» **Task item**:
An exact copy of all the data, minus the images, is required.

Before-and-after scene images
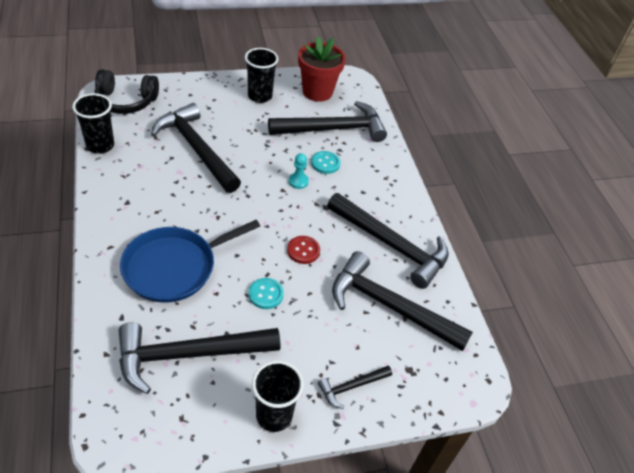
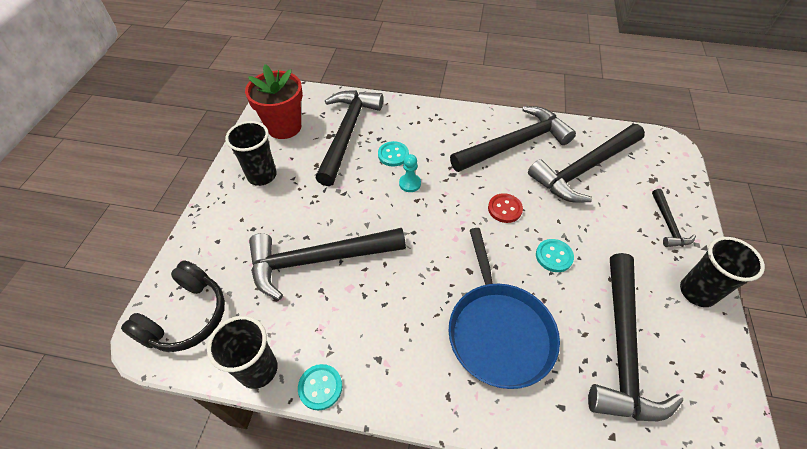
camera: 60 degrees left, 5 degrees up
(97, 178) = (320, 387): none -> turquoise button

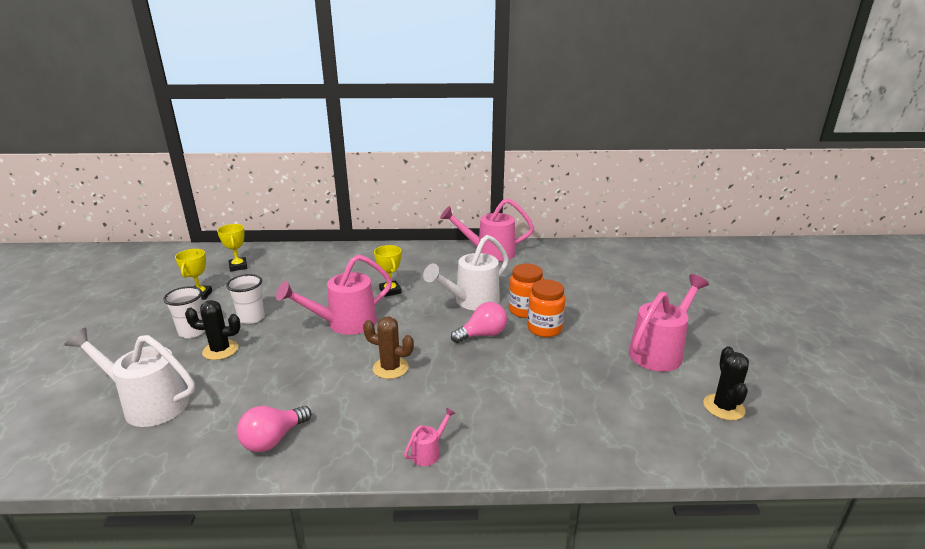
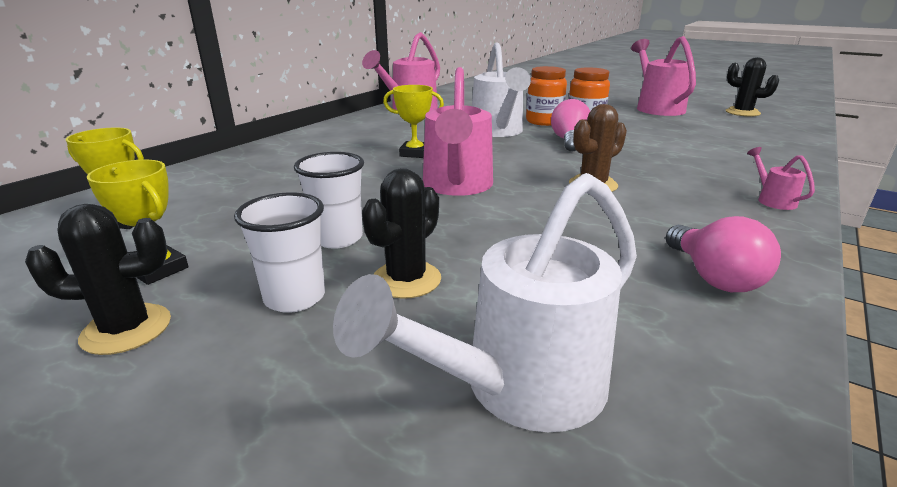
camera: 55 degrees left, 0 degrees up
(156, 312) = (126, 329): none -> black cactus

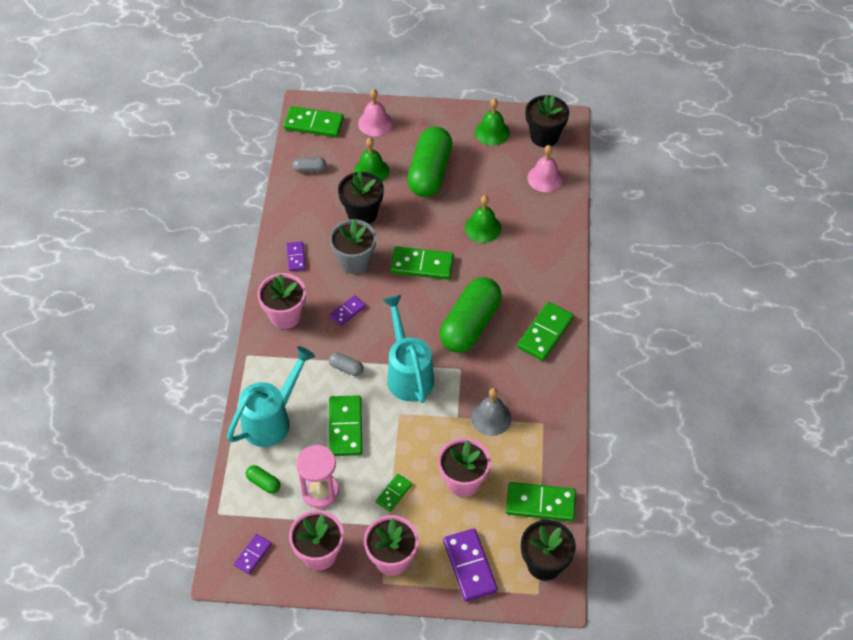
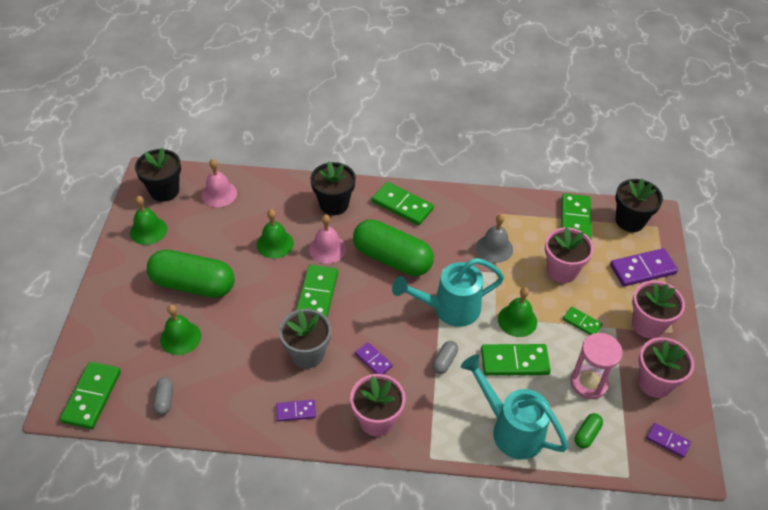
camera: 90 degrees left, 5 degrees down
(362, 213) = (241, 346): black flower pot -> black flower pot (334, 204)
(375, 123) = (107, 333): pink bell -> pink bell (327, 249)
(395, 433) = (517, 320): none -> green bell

» **Response below**:
camera: 60 degrees left, 5 degrees up
(97, 178) = (320, 387): none -> turquoise button

camera: 55 degrees left, 0 degrees up
(156, 312) = (126, 329): none -> black cactus

camera: 90 degrees left, 5 degrees down
(362, 213) = (241, 346): black flower pot -> black flower pot (334, 204)
(375, 123) = (107, 333): pink bell -> pink bell (327, 249)
(395, 433) = (517, 320): none -> green bell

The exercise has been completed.